_TASK STATEMENT_: At the line containing "black square: (50, 78) -> (52, 163), moved", begin retyping, and continue word for word until the records below run out.

_DATA SUPPLIED_:
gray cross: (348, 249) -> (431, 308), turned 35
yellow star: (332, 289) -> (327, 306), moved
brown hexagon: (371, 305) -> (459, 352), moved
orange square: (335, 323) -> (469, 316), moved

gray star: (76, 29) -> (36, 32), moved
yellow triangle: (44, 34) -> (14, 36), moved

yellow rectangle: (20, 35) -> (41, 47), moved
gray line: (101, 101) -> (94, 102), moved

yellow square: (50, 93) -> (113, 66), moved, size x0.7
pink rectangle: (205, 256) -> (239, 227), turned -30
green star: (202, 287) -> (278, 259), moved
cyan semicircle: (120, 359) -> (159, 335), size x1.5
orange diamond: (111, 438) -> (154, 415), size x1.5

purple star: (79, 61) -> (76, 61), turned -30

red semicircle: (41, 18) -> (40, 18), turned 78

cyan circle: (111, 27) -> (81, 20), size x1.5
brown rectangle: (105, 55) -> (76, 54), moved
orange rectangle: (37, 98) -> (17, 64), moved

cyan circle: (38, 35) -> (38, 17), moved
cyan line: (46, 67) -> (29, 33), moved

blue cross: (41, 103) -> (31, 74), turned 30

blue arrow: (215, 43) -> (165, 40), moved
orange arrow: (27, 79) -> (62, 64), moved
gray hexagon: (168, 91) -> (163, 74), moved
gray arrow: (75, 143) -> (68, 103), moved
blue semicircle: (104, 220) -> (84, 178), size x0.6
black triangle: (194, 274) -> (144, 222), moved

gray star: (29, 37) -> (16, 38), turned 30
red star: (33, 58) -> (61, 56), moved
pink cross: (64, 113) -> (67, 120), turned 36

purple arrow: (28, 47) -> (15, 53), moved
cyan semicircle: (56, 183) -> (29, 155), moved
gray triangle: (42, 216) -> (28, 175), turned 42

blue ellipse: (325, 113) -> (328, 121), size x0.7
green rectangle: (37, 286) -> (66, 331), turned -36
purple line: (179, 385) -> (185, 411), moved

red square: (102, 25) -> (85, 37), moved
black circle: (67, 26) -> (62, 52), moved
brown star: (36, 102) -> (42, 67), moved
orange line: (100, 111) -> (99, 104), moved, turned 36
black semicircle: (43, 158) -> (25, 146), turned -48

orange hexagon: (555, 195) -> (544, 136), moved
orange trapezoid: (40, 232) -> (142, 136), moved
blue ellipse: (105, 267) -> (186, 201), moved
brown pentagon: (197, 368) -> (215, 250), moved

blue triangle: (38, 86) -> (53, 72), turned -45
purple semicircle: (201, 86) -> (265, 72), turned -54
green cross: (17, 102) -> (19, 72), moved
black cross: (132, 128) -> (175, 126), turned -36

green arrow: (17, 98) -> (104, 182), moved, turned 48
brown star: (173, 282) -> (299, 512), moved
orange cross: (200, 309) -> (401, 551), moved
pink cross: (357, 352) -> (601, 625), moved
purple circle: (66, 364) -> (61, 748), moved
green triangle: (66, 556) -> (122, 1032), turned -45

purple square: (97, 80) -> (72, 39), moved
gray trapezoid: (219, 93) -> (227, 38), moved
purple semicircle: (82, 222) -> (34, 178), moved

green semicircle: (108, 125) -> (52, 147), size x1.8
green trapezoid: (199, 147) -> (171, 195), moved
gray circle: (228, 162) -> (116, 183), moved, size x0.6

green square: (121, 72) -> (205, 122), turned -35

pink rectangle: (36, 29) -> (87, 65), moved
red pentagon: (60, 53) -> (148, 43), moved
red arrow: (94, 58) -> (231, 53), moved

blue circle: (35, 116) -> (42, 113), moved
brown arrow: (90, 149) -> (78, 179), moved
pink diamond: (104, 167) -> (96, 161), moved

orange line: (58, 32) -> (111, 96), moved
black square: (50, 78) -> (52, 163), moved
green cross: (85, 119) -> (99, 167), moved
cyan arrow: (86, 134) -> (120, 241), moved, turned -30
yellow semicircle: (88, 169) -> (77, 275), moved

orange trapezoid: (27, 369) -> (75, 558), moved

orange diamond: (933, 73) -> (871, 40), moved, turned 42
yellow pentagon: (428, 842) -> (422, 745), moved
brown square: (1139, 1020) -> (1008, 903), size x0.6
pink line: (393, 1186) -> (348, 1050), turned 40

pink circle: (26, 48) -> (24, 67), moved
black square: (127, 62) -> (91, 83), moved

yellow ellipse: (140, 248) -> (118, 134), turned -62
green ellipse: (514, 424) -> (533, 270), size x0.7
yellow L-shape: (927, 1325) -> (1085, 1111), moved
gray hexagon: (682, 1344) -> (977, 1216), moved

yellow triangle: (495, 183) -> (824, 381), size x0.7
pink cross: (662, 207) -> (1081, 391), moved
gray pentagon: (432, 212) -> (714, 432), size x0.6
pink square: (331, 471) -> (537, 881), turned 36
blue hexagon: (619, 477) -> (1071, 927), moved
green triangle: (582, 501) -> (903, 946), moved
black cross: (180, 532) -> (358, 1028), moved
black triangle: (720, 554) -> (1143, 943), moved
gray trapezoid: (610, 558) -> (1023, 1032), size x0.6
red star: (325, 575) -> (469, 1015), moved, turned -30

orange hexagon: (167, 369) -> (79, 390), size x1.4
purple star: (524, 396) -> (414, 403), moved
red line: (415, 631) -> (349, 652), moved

_WRITTEN SOLUTION_:
black square: (50, 78) -> (52, 163), moved
green cross: (85, 119) -> (99, 167), moved
cyan arrow: (86, 134) -> (120, 241), moved, turned -30
yellow semicircle: (88, 169) -> (77, 275), moved

orange trapezoid: (27, 369) -> (75, 558), moved

orange diamond: (933, 73) -> (871, 40), moved, turned 42
yellow pentagon: (428, 842) -> (422, 745), moved
brown square: (1139, 1020) -> (1008, 903), size x0.6
pink line: (393, 1186) -> (348, 1050), turned 40

pink circle: (26, 48) -> (24, 67), moved
black square: (127, 62) -> (91, 83), moved

yellow ellipse: (140, 248) -> (118, 134), turned -62
green ellipse: (514, 424) -> (533, 270), size x0.7
yellow L-shape: (927, 1325) -> (1085, 1111), moved
gray hexagon: (682, 1344) -> (977, 1216), moved

yellow triangle: (495, 183) -> (824, 381), size x0.7
pink cross: (662, 207) -> (1081, 391), moved
gray pentagon: (432, 212) -> (714, 432), size x0.6
pink square: (331, 471) -> (537, 881), turned 36
blue hexagon: (619, 477) -> (1071, 927), moved
green triangle: (582, 501) -> (903, 946), moved
black cross: (180, 532) -> (358, 1028), moved
black triangle: (720, 554) -> (1143, 943), moved
gray trapezoid: (610, 558) -> (1023, 1032), size x0.6
red star: (325, 575) -> (469, 1015), moved, turned -30

orange hexagon: (167, 369) -> (79, 390), size x1.4
purple star: (524, 396) -> (414, 403), moved
red line: (415, 631) -> (349, 652), moved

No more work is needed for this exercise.